Segment Open

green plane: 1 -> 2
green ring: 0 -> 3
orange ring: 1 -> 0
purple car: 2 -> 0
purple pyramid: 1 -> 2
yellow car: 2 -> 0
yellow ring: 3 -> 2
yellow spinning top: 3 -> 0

Segment Closed

What needs to be done
Return only the lines running from the line with "purple car: 2 -> 0" to the last line of the records, both included, exactly as written.

Response to the exercise
purple car: 2 -> 0
purple pyramid: 1 -> 2
yellow car: 2 -> 0
yellow ring: 3 -> 2
yellow spinning top: 3 -> 0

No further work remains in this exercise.